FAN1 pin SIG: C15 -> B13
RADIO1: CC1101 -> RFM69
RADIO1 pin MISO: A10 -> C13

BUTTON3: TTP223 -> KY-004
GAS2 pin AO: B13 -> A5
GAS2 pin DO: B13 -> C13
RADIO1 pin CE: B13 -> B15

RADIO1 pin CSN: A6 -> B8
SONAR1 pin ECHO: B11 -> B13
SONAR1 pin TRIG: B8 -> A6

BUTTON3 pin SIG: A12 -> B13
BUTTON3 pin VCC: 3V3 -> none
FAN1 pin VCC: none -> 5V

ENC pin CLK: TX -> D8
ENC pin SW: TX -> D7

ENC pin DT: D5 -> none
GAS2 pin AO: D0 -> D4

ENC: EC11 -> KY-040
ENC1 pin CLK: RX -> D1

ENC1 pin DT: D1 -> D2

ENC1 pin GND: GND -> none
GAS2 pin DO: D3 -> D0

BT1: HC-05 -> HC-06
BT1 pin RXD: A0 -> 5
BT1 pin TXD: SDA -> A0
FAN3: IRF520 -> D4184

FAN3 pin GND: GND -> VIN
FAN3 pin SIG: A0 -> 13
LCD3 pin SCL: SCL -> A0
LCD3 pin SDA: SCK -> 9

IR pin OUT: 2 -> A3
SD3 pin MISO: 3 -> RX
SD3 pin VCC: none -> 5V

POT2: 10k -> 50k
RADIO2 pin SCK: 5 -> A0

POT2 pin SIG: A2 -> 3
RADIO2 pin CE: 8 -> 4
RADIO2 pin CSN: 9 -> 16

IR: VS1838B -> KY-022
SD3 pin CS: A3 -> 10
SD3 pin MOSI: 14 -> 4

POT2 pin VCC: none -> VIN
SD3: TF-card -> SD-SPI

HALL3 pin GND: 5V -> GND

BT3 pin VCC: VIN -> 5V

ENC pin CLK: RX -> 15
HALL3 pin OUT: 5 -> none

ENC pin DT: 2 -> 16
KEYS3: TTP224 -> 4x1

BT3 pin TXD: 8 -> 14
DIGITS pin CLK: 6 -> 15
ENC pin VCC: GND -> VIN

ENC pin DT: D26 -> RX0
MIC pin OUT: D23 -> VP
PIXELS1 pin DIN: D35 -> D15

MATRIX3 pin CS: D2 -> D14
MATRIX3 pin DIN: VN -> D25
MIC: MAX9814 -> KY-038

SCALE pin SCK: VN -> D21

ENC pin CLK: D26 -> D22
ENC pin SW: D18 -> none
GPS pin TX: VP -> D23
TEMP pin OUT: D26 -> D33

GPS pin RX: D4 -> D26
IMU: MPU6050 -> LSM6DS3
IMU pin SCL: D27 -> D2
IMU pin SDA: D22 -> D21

•••••

◆ **EXERCISE GOAL**
Within the records above, find every line holding the word "MISO" and give the total as a bare number.

◆ **EXPECTED OUTPUT**
2